--- Supplied data ---

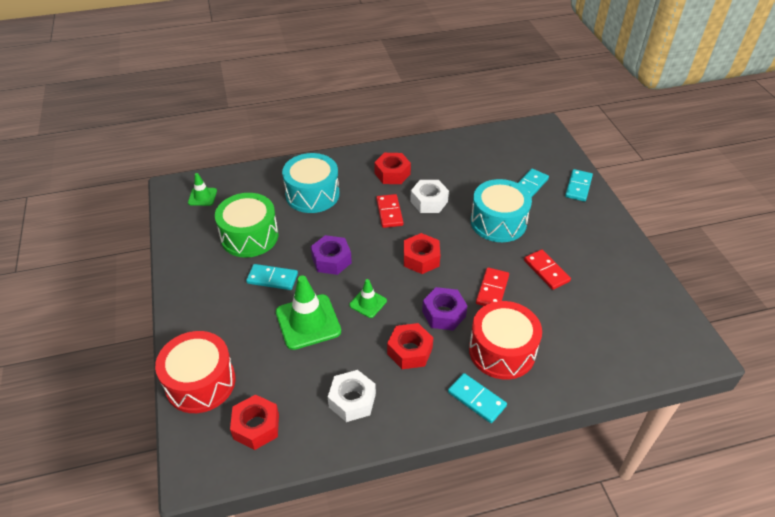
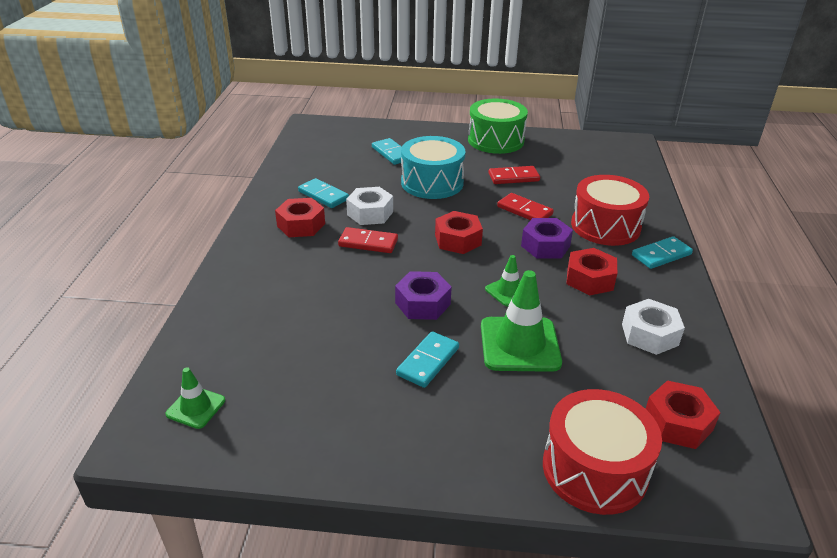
camera: 70 degrees left, 10 degrees down
(249, 236) = (329, 369): green drum -> green drum (495, 140)
(312, 194) = (287, 293): turquoise drum -> none
(578, 187) = (412, 132): turquoise domino -> turquoise domino (323, 195)

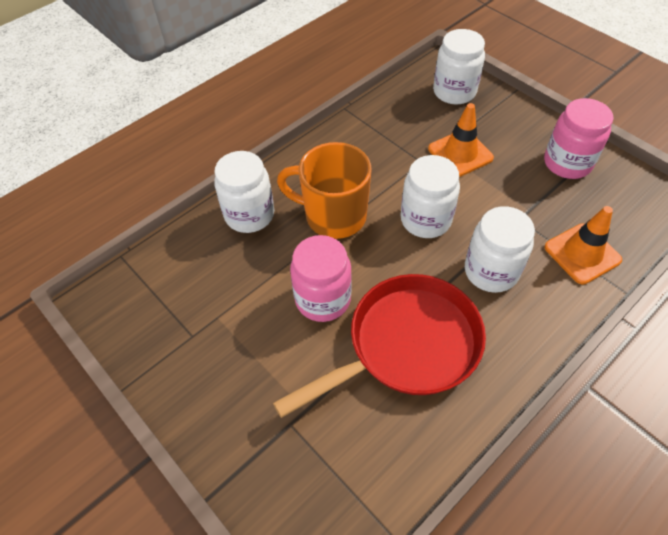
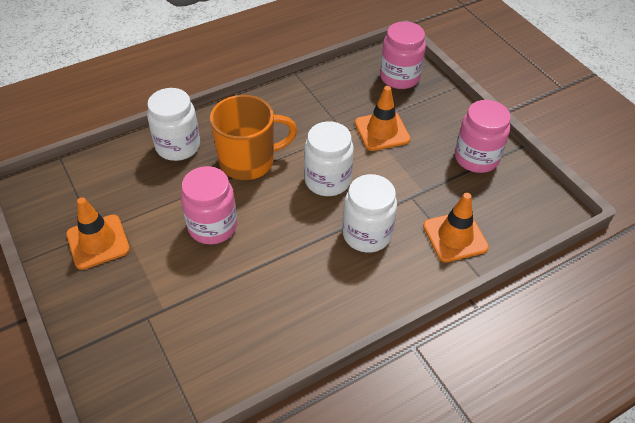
camera: 10 degrees right, 5 degrees down
(201, 346) = (98, 242): none -> orange traffic cone
(333, 216) = (249, 161): orange mug -> orange mug turned 135 degrees clockwise
(406, 346) = (267, 278): red pan -> none
(454, 92) = (399, 77): white jar -> pink jar

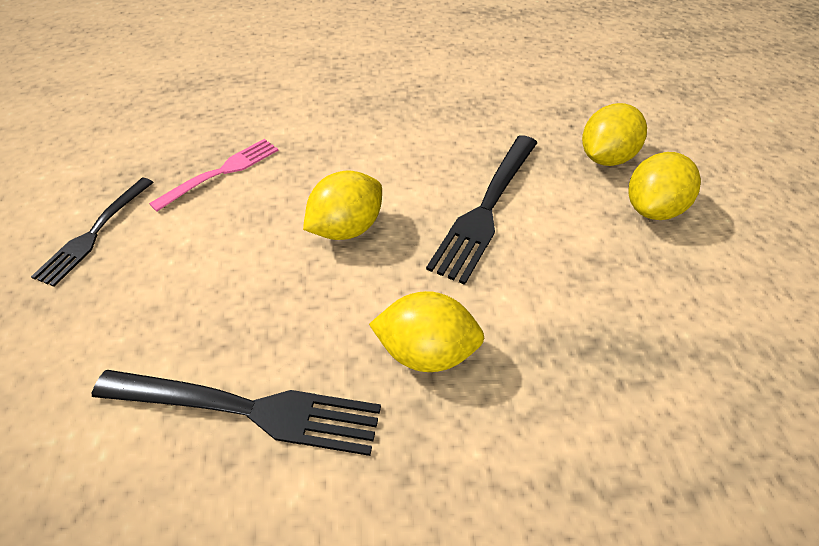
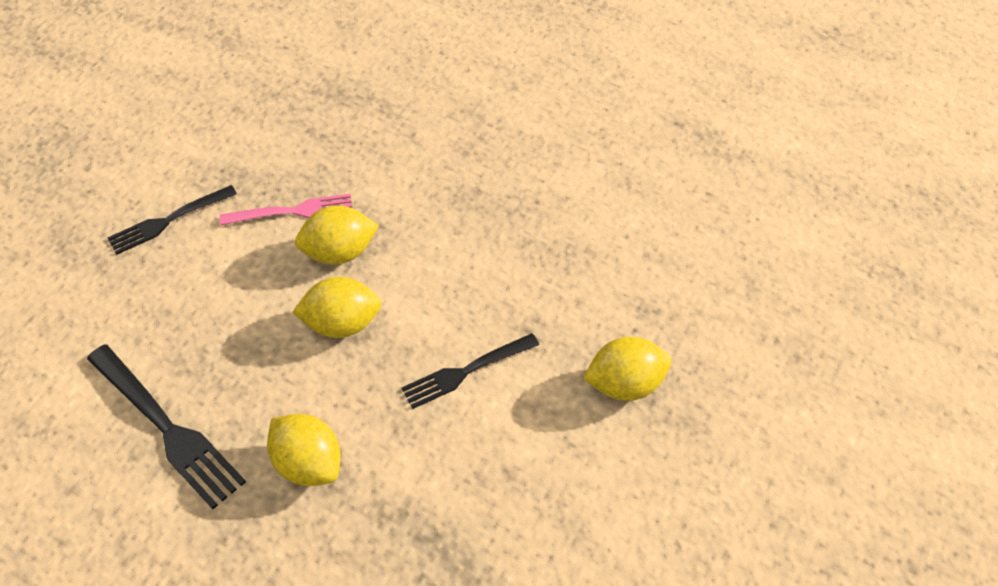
camera: 35 degrees right, 5 degrees up
(486, 208) = (466, 371): black fork -> black fork, size x0.66
(653, 209) = (608, 460): yellow lemon -> yellow lemon (339, 252)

---

** What the exercise asks **
Scan the records above for the string "down", and copy every line where it turns up.

** Solved problem **
camera: 70 degrees left, 10 degrees down
camera: 10 degrees right, 5 degrees down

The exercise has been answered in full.